- YOUR TASK -
Without the images, write out the whole listing exactly.

- DATASET EXCERPT -
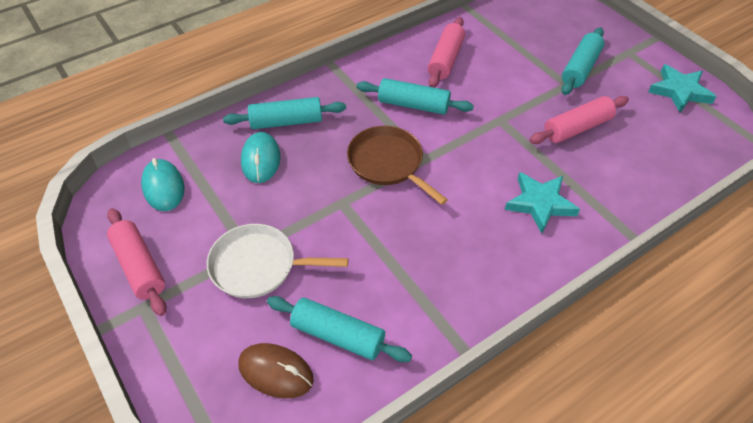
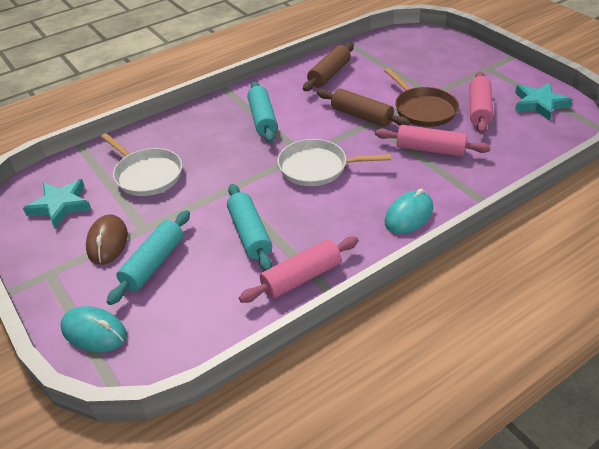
brown rolling pin: 0 -> 2
turquoise rolling pin: 4 -> 3
white pan: 1 -> 2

- OUTPUT OF THE TASK -
brown rolling pin: 0 -> 2
turquoise rolling pin: 4 -> 3
white pan: 1 -> 2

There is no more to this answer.